==== SUPPLIED MATERIAL
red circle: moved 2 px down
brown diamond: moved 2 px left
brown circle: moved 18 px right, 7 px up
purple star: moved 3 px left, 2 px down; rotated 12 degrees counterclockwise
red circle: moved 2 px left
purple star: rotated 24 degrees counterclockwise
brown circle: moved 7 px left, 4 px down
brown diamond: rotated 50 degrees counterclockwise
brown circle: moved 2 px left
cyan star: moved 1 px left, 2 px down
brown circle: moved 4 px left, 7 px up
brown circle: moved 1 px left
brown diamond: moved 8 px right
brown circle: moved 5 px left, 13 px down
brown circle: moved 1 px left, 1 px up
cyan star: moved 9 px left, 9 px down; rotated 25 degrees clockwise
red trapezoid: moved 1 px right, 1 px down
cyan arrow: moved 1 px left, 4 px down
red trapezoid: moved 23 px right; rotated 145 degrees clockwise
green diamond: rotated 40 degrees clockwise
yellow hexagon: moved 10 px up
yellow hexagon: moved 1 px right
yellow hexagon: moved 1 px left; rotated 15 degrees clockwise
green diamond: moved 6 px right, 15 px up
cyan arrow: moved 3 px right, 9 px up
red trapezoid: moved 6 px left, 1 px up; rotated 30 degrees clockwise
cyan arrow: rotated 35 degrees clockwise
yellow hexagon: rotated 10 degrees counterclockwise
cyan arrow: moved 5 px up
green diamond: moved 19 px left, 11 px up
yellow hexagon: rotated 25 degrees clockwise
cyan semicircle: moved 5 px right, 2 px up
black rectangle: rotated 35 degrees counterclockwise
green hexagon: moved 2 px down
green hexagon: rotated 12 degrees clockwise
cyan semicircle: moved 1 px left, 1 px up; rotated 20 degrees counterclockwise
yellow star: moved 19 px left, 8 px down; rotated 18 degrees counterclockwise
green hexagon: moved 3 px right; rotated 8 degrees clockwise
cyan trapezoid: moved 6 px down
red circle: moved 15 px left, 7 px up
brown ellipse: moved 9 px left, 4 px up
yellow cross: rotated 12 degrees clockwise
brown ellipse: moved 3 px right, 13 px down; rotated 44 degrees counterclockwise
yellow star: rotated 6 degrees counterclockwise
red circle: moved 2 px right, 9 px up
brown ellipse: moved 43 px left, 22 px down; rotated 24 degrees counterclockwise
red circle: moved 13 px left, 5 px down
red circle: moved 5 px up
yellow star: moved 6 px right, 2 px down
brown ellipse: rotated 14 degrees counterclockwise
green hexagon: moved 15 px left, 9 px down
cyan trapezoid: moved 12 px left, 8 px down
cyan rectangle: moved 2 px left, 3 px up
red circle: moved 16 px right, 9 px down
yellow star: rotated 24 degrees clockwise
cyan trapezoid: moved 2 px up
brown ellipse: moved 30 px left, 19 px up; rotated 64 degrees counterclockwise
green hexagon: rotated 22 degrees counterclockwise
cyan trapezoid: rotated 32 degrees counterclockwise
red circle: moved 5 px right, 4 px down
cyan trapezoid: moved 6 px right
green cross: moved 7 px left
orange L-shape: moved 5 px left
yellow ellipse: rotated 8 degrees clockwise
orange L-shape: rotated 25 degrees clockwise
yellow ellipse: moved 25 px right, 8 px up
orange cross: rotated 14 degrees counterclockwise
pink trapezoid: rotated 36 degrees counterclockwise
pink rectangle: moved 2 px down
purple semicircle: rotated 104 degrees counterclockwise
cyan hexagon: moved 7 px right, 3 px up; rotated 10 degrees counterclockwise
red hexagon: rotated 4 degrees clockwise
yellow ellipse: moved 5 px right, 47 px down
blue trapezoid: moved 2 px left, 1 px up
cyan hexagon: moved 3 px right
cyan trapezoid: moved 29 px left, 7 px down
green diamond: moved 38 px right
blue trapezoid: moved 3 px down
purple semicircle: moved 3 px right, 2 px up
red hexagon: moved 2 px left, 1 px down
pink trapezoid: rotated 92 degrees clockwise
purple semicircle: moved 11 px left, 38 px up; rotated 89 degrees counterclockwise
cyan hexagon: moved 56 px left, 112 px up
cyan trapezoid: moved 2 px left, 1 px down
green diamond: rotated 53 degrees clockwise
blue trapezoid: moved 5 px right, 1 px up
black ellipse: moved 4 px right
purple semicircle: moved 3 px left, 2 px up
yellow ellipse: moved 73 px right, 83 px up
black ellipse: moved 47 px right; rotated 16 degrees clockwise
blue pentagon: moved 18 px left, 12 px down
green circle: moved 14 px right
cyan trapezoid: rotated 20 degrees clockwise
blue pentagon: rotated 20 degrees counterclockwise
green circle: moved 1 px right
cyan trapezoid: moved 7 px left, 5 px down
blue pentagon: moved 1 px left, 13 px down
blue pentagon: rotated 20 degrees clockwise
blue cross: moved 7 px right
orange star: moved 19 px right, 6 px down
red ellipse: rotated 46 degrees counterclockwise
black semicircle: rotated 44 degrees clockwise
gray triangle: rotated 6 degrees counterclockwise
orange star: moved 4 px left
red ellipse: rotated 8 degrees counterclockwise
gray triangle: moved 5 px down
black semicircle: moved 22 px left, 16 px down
========
THE TASK | Rewrite the material above with every "brown circle" changed to "tan circle" and everything else left as it is.

EXERCISE RESPONSE |
red circle: moved 2 px down
brown diamond: moved 2 px left
tan circle: moved 18 px right, 7 px up
purple star: moved 3 px left, 2 px down; rotated 12 degrees counterclockwise
red circle: moved 2 px left
purple star: rotated 24 degrees counterclockwise
tan circle: moved 7 px left, 4 px down
brown diamond: rotated 50 degrees counterclockwise
tan circle: moved 2 px left
cyan star: moved 1 px left, 2 px down
tan circle: moved 4 px left, 7 px up
tan circle: moved 1 px left
brown diamond: moved 8 px right
tan circle: moved 5 px left, 13 px down
tan circle: moved 1 px left, 1 px up
cyan star: moved 9 px left, 9 px down; rotated 25 degrees clockwise
red trapezoid: moved 1 px right, 1 px down
cyan arrow: moved 1 px left, 4 px down
red trapezoid: moved 23 px right; rotated 145 degrees clockwise
green diamond: rotated 40 degrees clockwise
yellow hexagon: moved 10 px up
yellow hexagon: moved 1 px right
yellow hexagon: moved 1 px left; rotated 15 degrees clockwise
green diamond: moved 6 px right, 15 px up
cyan arrow: moved 3 px right, 9 px up
red trapezoid: moved 6 px left, 1 px up; rotated 30 degrees clockwise
cyan arrow: rotated 35 degrees clockwise
yellow hexagon: rotated 10 degrees counterclockwise
cyan arrow: moved 5 px up
green diamond: moved 19 px left, 11 px up
yellow hexagon: rotated 25 degrees clockwise
cyan semicircle: moved 5 px right, 2 px up
black rectangle: rotated 35 degrees counterclockwise
green hexagon: moved 2 px down
green hexagon: rotated 12 degrees clockwise
cyan semicircle: moved 1 px left, 1 px up; rotated 20 degrees counterclockwise
yellow star: moved 19 px left, 8 px down; rotated 18 degrees counterclockwise
green hexagon: moved 3 px right; rotated 8 degrees clockwise
cyan trapezoid: moved 6 px down
red circle: moved 15 px left, 7 px up
brown ellipse: moved 9 px left, 4 px up
yellow cross: rotated 12 degrees clockwise
brown ellipse: moved 3 px right, 13 px down; rotated 44 degrees counterclockwise
yellow star: rotated 6 degrees counterclockwise
red circle: moved 2 px right, 9 px up
brown ellipse: moved 43 px left, 22 px down; rotated 24 degrees counterclockwise
red circle: moved 13 px left, 5 px down
red circle: moved 5 px up
yellow star: moved 6 px right, 2 px down
brown ellipse: rotated 14 degrees counterclockwise
green hexagon: moved 15 px left, 9 px down
cyan trapezoid: moved 12 px left, 8 px down
cyan rectangle: moved 2 px left, 3 px up
red circle: moved 16 px right, 9 px down
yellow star: rotated 24 degrees clockwise
cyan trapezoid: moved 2 px up
brown ellipse: moved 30 px left, 19 px up; rotated 64 degrees counterclockwise
green hexagon: rotated 22 degrees counterclockwise
cyan trapezoid: rotated 32 degrees counterclockwise
red circle: moved 5 px right, 4 px down
cyan trapezoid: moved 6 px right
green cross: moved 7 px left
orange L-shape: moved 5 px left
yellow ellipse: rotated 8 degrees clockwise
orange L-shape: rotated 25 degrees clockwise
yellow ellipse: moved 25 px right, 8 px up
orange cross: rotated 14 degrees counterclockwise
pink trapezoid: rotated 36 degrees counterclockwise
pink rectangle: moved 2 px down
purple semicircle: rotated 104 degrees counterclockwise
cyan hexagon: moved 7 px right, 3 px up; rotated 10 degrees counterclockwise
red hexagon: rotated 4 degrees clockwise
yellow ellipse: moved 5 px right, 47 px down
blue trapezoid: moved 2 px left, 1 px up
cyan hexagon: moved 3 px right
cyan trapezoid: moved 29 px left, 7 px down
green diamond: moved 38 px right
blue trapezoid: moved 3 px down
purple semicircle: moved 3 px right, 2 px up
red hexagon: moved 2 px left, 1 px down
pink trapezoid: rotated 92 degrees clockwise
purple semicircle: moved 11 px left, 38 px up; rotated 89 degrees counterclockwise
cyan hexagon: moved 56 px left, 112 px up
cyan trapezoid: moved 2 px left, 1 px down
green diamond: rotated 53 degrees clockwise
blue trapezoid: moved 5 px right, 1 px up
black ellipse: moved 4 px right
purple semicircle: moved 3 px left, 2 px up
yellow ellipse: moved 73 px right, 83 px up
black ellipse: moved 47 px right; rotated 16 degrees clockwise
blue pentagon: moved 18 px left, 12 px down
green circle: moved 14 px right
cyan trapezoid: rotated 20 degrees clockwise
blue pentagon: rotated 20 degrees counterclockwise
green circle: moved 1 px right
cyan trapezoid: moved 7 px left, 5 px down
blue pentagon: moved 1 px left, 13 px down
blue pentagon: rotated 20 degrees clockwise
blue cross: moved 7 px right
orange star: moved 19 px right, 6 px down
red ellipse: rotated 46 degrees counterclockwise
black semicircle: rotated 44 degrees clockwise
gray triangle: rotated 6 degrees counterclockwise
orange star: moved 4 px left
red ellipse: rotated 8 degrees counterclockwise
gray triangle: moved 5 px down
black semicircle: moved 22 px left, 16 px down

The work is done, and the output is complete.